(Multi-step shape edit data)

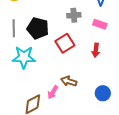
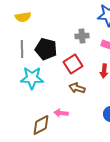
brown arrow: (69, 81) -> (77, 88), moved
pink arrow: (53, 92) -> (61, 113), turned 64

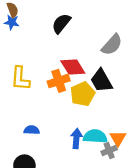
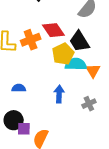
orange cross: (59, 81) -> (31, 40), moved
cyan semicircle: (95, 136) -> (76, 64), moved
orange triangle: (118, 138) -> (93, 71), moved

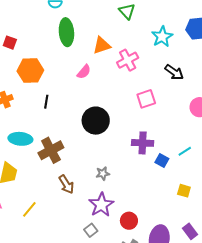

WHAT YOU WILL DO =
Excluding pictures, print all lines above exactly.

EXPECTED ANSWER =
brown arrow: (69, 81) -> (77, 88), moved
pink arrow: (53, 92) -> (61, 113), turned 64

orange cross: (59, 81) -> (31, 40), moved
cyan semicircle: (95, 136) -> (76, 64), moved
orange triangle: (118, 138) -> (93, 71), moved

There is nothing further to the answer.